▶ [Instructions for the task]: Would you please copy each line of the data in which the string "blue" occurs?

▶ [Exercise material]:
*-*-*

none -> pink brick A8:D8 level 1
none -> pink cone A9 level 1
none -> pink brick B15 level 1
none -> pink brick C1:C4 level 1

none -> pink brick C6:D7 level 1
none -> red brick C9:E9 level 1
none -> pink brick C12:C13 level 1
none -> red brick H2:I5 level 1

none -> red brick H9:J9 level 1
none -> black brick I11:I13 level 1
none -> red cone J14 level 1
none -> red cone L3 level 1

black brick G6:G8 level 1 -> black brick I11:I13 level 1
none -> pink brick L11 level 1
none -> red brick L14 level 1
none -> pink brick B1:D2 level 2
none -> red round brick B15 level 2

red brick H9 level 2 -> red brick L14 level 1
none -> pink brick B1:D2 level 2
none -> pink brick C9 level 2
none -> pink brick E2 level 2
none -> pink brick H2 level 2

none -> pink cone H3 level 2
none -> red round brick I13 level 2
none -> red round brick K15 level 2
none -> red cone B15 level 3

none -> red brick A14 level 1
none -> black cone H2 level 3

*-*-*

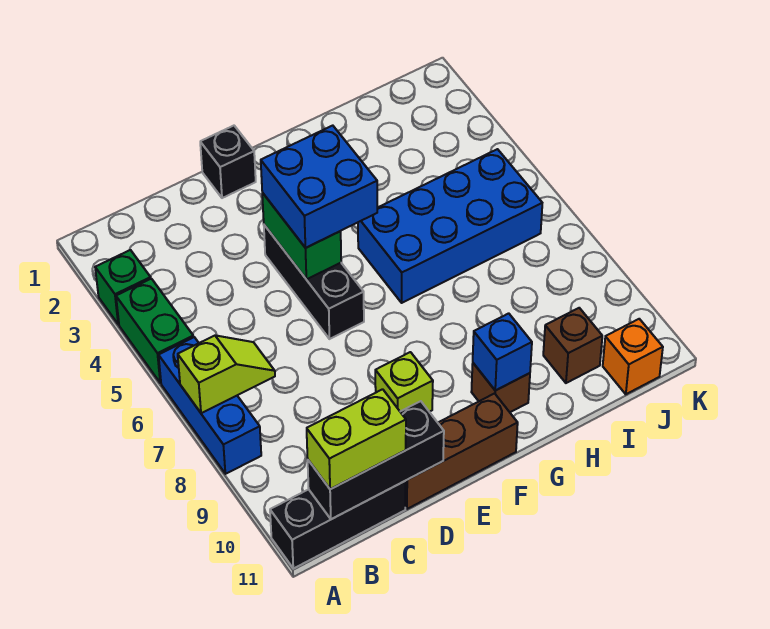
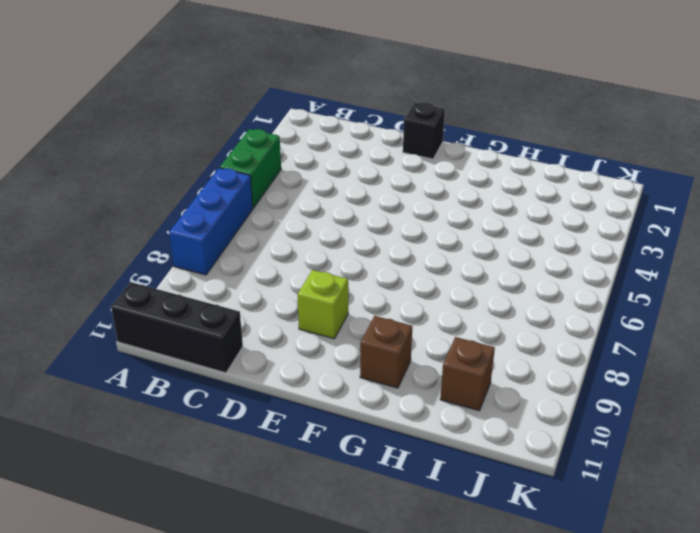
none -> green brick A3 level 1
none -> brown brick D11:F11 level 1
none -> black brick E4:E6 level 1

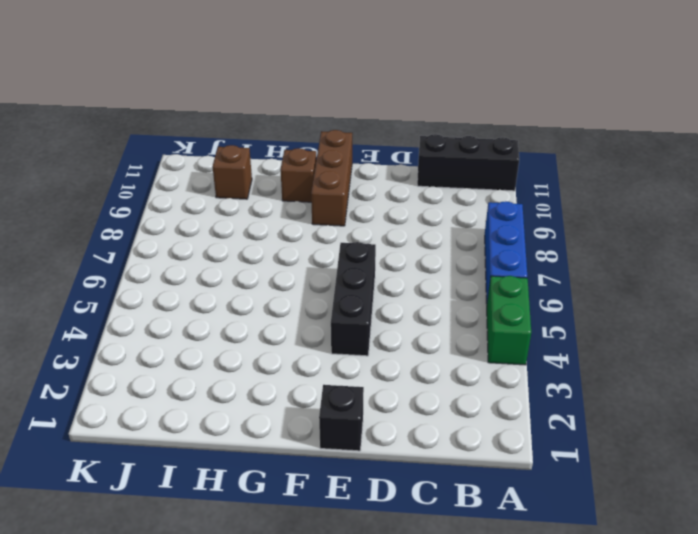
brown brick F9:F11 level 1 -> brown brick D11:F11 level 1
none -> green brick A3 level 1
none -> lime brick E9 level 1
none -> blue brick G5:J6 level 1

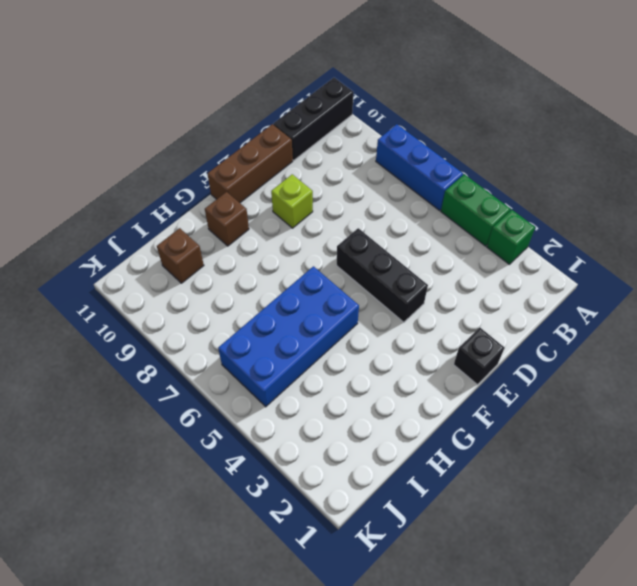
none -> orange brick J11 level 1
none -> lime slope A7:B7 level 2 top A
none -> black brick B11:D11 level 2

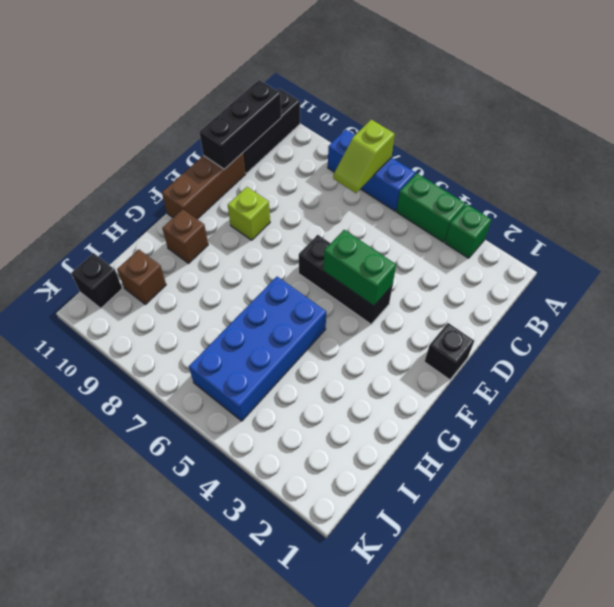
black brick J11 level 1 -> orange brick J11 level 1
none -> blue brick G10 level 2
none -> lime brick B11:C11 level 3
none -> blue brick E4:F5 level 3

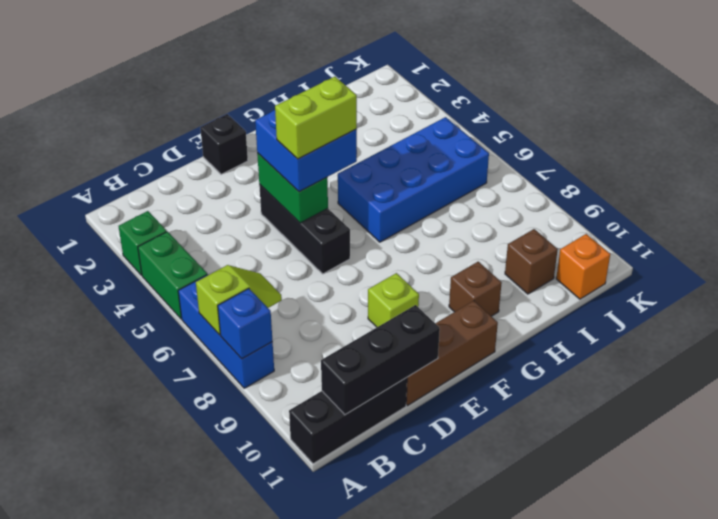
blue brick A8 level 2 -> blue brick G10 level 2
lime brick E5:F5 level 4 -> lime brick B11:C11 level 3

*-*-*

▶ [Written solution]:
none -> blue brick G5:J6 level 1
none -> blue brick G10 level 2
none -> blue brick E4:F5 level 3
blue brick A8 level 2 -> blue brick G10 level 2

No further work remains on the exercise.